====== EXTRACTED DATA

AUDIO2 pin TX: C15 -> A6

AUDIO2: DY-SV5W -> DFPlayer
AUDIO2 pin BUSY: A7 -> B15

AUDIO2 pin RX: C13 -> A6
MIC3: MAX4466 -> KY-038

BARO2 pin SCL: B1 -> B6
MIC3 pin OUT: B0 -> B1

============

WORK INSTRUCTION:
Set out the records again, exactly as they appear above.

EXPECTED ANSWER:
AUDIO2 pin TX: C15 -> A6

AUDIO2: DY-SV5W -> DFPlayer
AUDIO2 pin BUSY: A7 -> B15

AUDIO2 pin RX: C13 -> A6
MIC3: MAX4466 -> KY-038

BARO2 pin SCL: B1 -> B6
MIC3 pin OUT: B0 -> B1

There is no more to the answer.